[[ Raw data, beginning ]]
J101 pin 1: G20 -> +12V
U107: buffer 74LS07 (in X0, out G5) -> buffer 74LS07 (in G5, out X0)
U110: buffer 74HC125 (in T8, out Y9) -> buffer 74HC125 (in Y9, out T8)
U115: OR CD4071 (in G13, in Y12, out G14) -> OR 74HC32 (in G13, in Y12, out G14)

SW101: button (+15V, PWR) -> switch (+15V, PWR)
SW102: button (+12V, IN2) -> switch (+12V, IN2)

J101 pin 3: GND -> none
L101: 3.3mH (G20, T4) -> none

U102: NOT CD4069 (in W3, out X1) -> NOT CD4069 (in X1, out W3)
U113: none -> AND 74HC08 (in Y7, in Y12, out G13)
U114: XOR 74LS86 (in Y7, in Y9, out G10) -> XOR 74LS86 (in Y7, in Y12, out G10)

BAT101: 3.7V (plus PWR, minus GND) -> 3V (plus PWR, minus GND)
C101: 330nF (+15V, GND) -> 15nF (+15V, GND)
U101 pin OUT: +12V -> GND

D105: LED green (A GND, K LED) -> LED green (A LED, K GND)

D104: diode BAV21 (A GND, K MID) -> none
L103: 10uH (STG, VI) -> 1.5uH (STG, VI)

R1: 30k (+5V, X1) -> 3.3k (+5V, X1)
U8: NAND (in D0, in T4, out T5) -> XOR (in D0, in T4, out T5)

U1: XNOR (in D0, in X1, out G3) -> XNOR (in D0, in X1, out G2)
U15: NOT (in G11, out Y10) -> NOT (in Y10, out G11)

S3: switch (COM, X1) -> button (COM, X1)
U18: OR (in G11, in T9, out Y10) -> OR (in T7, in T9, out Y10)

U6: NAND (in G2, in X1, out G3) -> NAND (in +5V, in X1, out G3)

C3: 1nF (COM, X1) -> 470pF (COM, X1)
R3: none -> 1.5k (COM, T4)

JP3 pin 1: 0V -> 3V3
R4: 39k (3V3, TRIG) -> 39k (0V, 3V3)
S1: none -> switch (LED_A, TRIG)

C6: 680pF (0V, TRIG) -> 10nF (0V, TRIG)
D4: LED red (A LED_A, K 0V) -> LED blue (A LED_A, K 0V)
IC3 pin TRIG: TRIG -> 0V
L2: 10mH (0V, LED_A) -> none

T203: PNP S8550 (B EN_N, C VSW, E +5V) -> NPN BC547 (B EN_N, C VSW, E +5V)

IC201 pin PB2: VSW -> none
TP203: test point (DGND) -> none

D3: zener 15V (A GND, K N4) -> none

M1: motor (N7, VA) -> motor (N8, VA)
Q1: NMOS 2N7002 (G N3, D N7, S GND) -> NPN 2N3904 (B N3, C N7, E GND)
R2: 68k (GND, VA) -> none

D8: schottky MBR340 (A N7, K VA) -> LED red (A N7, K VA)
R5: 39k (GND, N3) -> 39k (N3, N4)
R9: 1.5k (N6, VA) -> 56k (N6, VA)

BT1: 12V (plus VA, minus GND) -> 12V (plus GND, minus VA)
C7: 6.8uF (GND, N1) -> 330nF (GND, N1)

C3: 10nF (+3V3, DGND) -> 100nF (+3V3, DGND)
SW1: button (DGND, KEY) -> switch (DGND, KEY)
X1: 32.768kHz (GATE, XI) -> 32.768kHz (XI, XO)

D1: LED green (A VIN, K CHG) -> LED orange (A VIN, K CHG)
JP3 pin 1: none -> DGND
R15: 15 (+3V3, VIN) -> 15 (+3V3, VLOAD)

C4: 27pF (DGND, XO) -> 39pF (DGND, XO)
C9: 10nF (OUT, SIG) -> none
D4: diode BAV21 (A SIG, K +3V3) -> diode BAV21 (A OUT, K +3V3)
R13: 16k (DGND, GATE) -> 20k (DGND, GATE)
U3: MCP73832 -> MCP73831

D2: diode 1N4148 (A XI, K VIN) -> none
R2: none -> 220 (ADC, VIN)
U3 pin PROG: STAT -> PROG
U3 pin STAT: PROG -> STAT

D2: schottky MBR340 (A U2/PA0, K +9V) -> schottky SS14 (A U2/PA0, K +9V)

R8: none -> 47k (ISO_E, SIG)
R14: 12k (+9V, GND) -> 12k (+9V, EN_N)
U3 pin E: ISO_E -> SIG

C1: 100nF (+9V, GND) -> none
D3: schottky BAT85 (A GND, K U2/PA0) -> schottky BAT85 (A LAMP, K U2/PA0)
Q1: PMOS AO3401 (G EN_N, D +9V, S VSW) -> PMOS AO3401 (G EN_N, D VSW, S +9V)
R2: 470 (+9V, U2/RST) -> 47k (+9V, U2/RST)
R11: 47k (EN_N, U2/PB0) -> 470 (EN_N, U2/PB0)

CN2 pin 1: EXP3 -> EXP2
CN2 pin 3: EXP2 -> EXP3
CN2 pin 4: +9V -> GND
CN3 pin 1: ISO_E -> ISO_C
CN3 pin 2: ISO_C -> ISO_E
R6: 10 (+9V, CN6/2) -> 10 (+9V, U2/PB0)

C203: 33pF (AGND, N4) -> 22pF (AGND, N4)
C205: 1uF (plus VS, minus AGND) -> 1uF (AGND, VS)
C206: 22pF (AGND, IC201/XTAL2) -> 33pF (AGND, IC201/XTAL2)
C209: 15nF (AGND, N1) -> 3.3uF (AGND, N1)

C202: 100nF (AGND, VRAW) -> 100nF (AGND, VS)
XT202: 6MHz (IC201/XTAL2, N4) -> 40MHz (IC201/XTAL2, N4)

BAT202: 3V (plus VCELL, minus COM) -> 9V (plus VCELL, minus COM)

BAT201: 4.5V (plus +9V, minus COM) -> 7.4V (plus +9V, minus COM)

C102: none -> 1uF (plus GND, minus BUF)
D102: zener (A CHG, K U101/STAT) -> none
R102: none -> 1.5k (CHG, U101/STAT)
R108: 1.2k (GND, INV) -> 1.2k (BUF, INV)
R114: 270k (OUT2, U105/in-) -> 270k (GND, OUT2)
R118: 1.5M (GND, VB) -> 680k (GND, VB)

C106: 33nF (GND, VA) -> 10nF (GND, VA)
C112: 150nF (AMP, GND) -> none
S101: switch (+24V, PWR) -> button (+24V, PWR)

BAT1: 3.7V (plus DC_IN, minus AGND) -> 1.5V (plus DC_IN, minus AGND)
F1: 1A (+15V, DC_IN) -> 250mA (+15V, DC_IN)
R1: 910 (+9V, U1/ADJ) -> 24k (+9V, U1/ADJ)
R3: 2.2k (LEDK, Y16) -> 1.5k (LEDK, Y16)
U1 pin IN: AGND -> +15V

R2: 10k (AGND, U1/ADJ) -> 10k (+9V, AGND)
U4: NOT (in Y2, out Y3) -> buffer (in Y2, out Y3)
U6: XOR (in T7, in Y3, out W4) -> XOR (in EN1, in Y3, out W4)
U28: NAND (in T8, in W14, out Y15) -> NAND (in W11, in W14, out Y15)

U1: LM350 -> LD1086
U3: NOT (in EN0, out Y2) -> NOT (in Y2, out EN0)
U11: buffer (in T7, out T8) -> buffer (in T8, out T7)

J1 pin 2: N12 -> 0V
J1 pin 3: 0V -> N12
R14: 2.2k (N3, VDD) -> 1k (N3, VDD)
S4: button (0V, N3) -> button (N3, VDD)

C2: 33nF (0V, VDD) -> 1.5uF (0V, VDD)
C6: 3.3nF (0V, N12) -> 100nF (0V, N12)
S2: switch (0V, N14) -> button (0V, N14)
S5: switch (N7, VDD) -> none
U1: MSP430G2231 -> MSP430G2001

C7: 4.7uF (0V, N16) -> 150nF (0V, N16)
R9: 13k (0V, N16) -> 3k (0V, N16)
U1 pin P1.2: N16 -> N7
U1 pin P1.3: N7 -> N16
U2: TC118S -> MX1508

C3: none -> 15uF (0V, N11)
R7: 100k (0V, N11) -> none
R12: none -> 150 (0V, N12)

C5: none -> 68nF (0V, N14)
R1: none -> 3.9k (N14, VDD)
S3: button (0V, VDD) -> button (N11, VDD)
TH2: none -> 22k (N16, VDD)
[[ Raw data, end ]]
> _What the exercise asks_:
Can you write out the lines above, from the first one through the one containing "SW102: button (+12V, IN2)", exactly as they appear and nothing more?

> _Expected answer_:
J101 pin 1: G20 -> +12V
U107: buffer 74LS07 (in X0, out G5) -> buffer 74LS07 (in G5, out X0)
U110: buffer 74HC125 (in T8, out Y9) -> buffer 74HC125 (in Y9, out T8)
U115: OR CD4071 (in G13, in Y12, out G14) -> OR 74HC32 (in G13, in Y12, out G14)

SW101: button (+15V, PWR) -> switch (+15V, PWR)
SW102: button (+12V, IN2) -> switch (+12V, IN2)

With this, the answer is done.